[Start of Attachment]

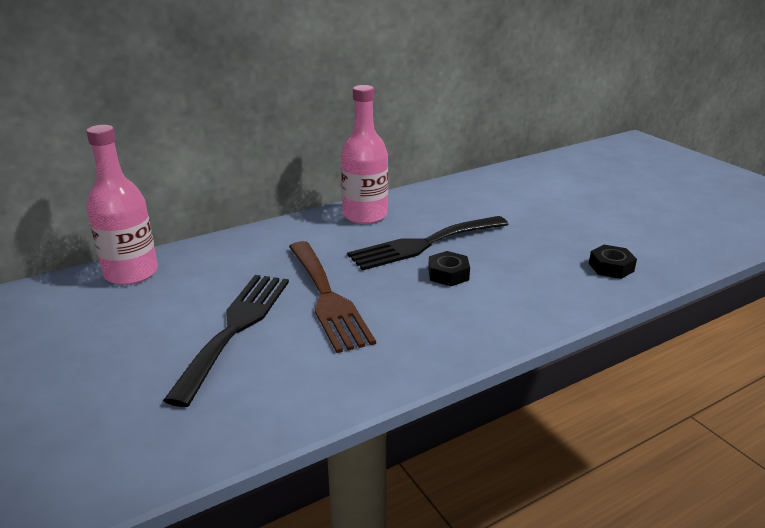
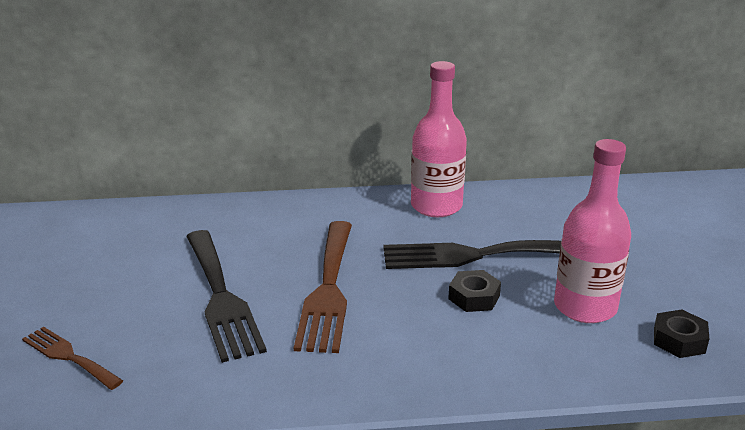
camera: 25 degrees right, 0 degrees up
(120, 420) = (69, 356): none -> brown fork
(131, 273) = (171, 217): pink bottle -> pink bottle (585, 307)
(235, 328) = (221, 297): black fork -> black fork turned 120 degrees clockwise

[End of Attachment]

— TASK REQUIREMENTS —
Search the listing above for "fork" and copy every line that has it.

— WRITTEN ANSWER —
(120, 420) = (69, 356): none -> brown fork
(235, 328) = (221, 297): black fork -> black fork turned 120 degrees clockwise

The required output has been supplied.